--- Records for the exercise Enclosed Below ---

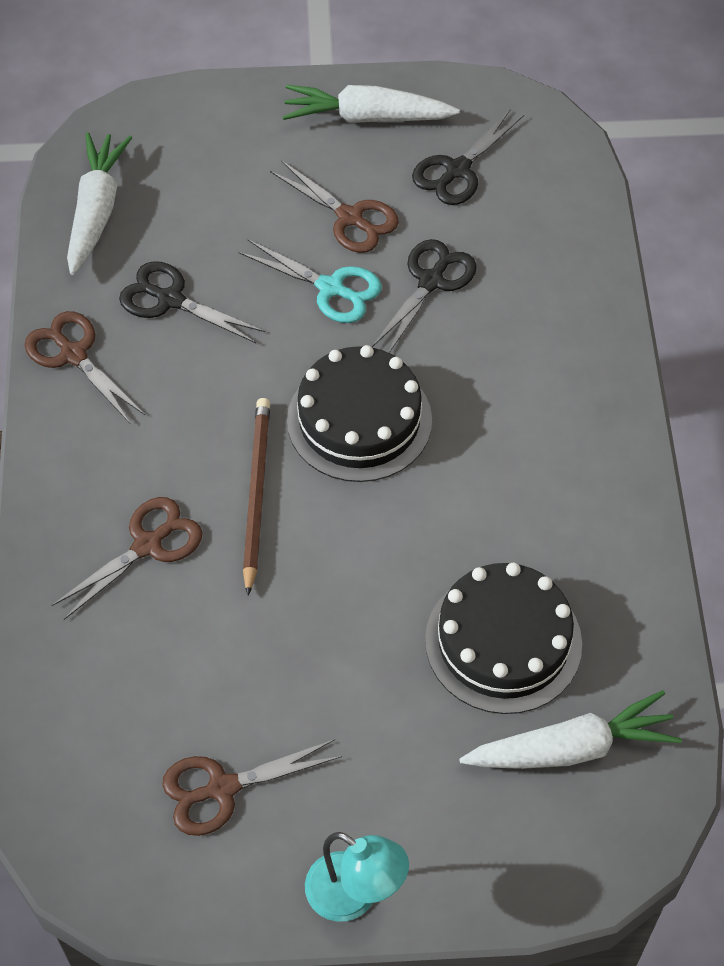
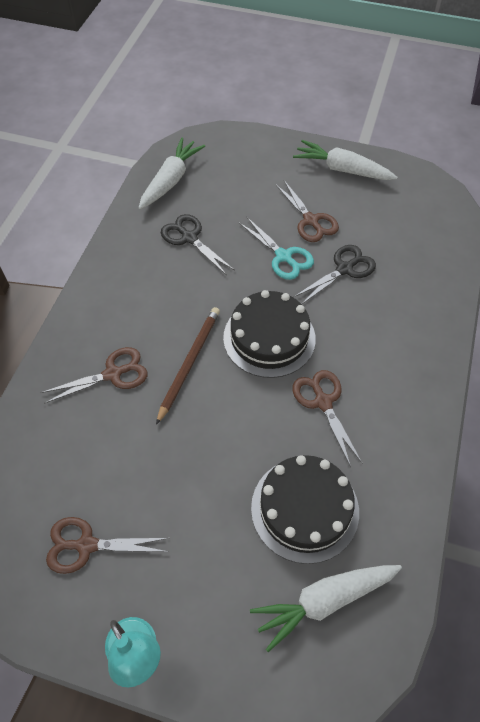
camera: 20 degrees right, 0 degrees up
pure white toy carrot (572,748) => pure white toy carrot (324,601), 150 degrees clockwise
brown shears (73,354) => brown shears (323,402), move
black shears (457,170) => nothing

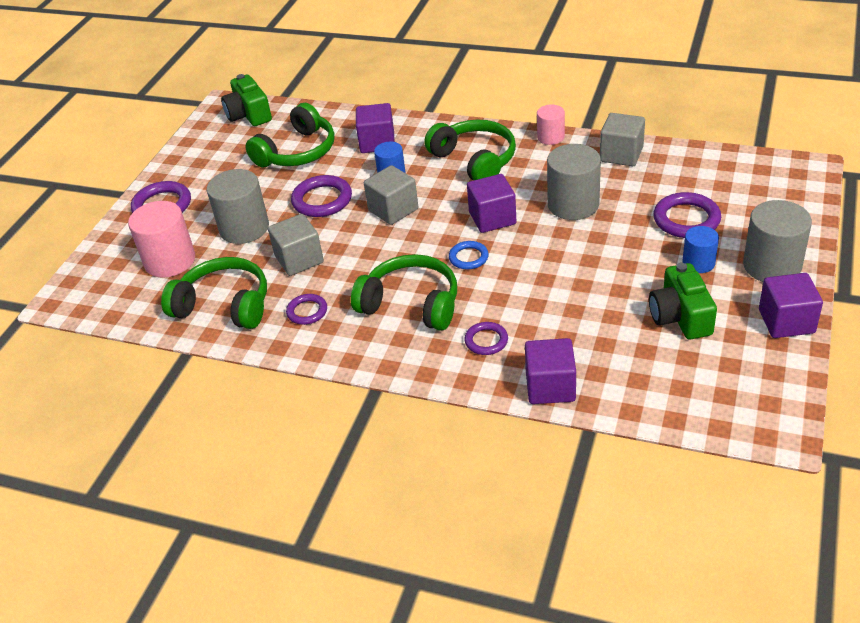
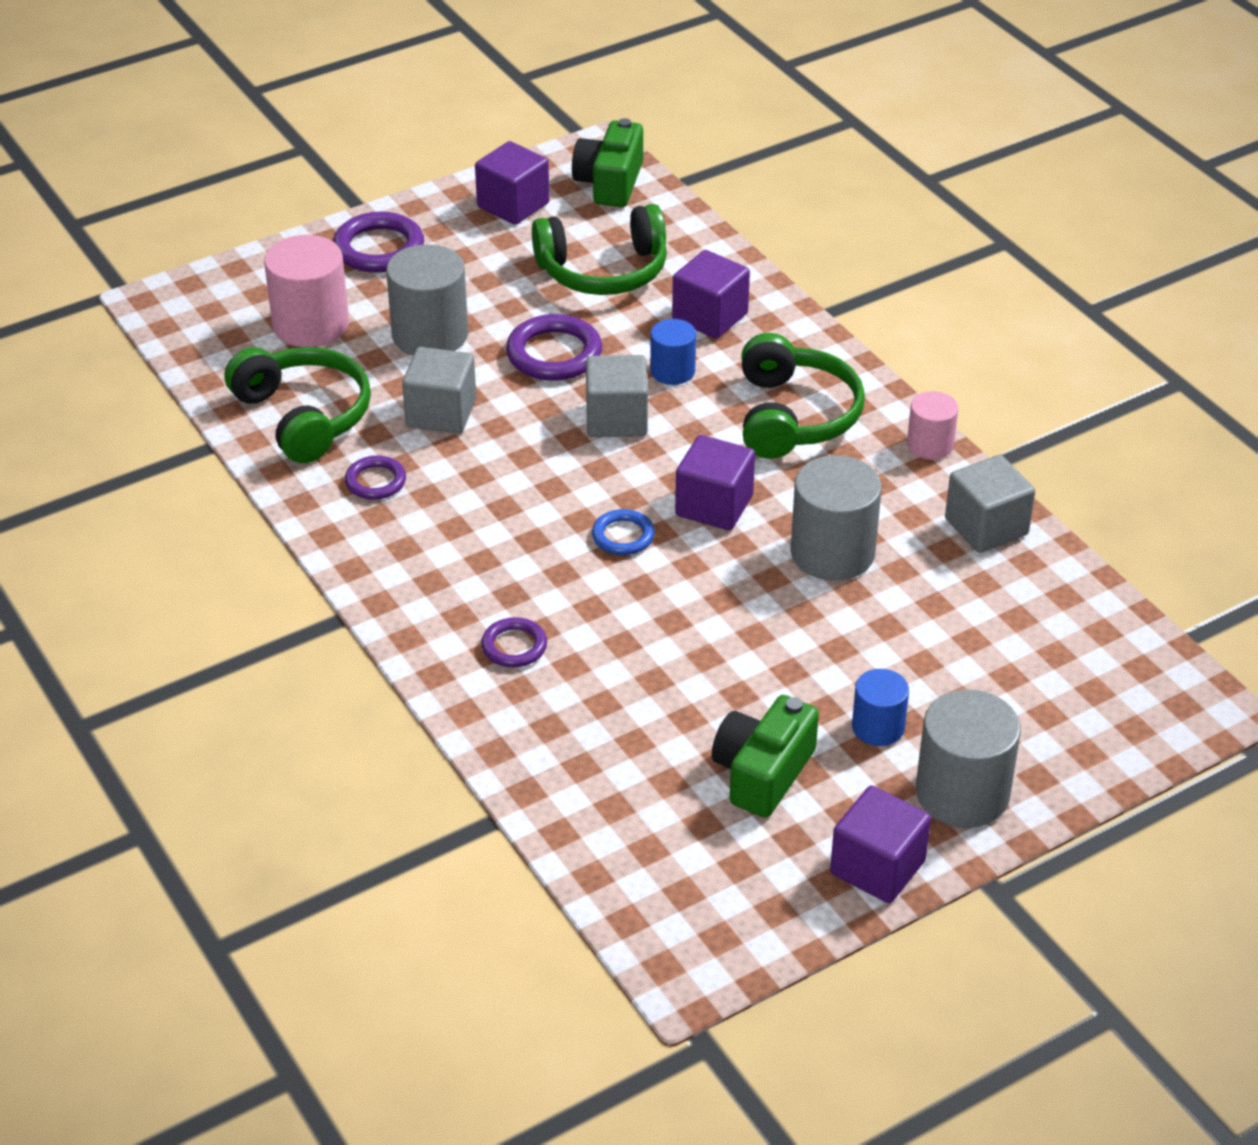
camera: 35 degrees right, 0 degrees up
purple solid cube (550,387) => purple solid cube (513,205), move
leaf-green headset (411,304) => nothing
purple hoop (686,219) => nothing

--- End of Enclosed Records for the exercise ---

### [What this task involves]
Copy all the records above exactly, but leave out the pictures.

### [Task output]
camera: 20 degrees right, 0 degrees up
pure white toy carrot (572,748) => pure white toy carrot (324,601), 150 degrees clockwise
brown shears (73,354) => brown shears (323,402), move
black shears (457,170) => nothing

camera: 35 degrees right, 0 degrees up
purple solid cube (550,387) => purple solid cube (513,205), move
leaf-green headset (411,304) => nothing
purple hoop (686,219) => nothing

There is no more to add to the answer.